### Prompt
Determine how many lines of the material hold the string "turned" and reply with only that number.

### Input data

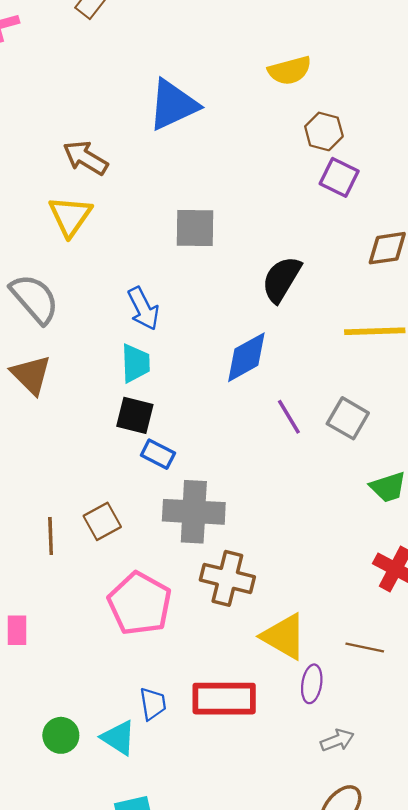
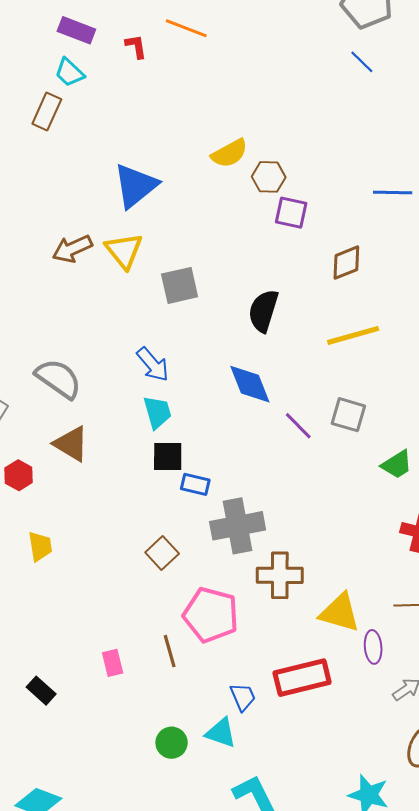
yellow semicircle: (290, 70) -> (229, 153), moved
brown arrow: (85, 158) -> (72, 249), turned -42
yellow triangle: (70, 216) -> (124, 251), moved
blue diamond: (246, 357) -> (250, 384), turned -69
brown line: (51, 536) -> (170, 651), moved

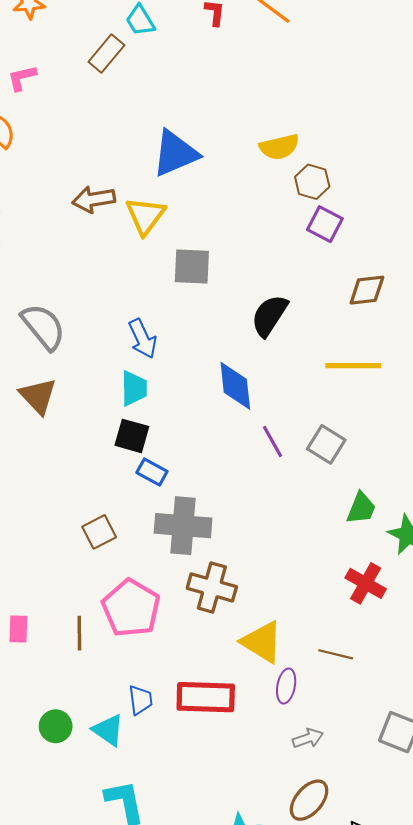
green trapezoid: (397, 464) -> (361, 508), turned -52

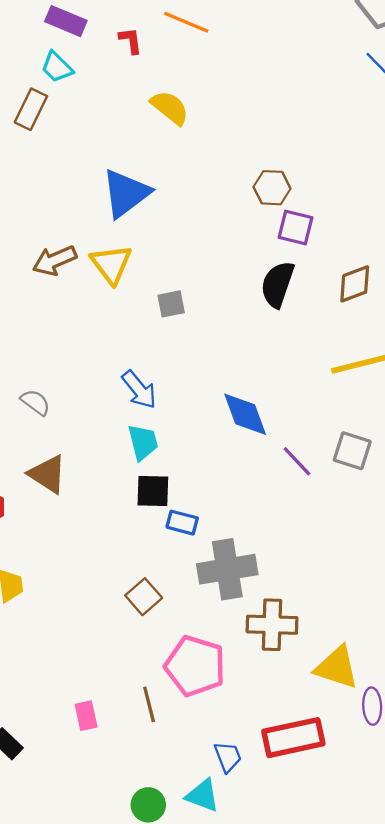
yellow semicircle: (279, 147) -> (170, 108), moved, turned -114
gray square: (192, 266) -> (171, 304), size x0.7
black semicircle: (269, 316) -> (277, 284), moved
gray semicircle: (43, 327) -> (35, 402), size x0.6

...

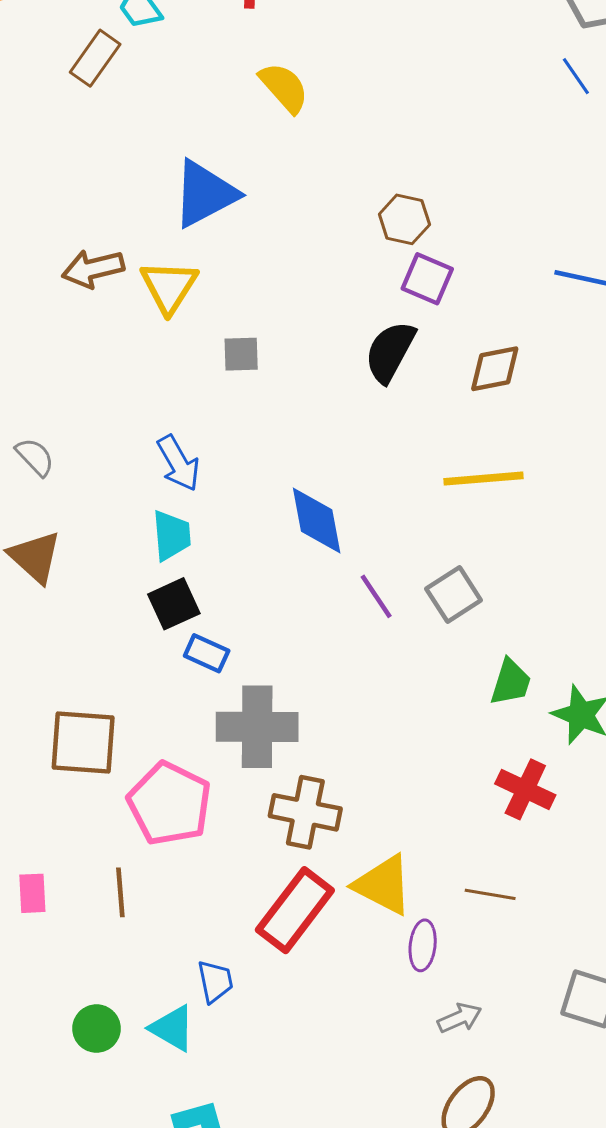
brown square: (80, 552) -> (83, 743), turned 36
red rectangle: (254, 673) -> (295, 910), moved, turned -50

### Answer area
6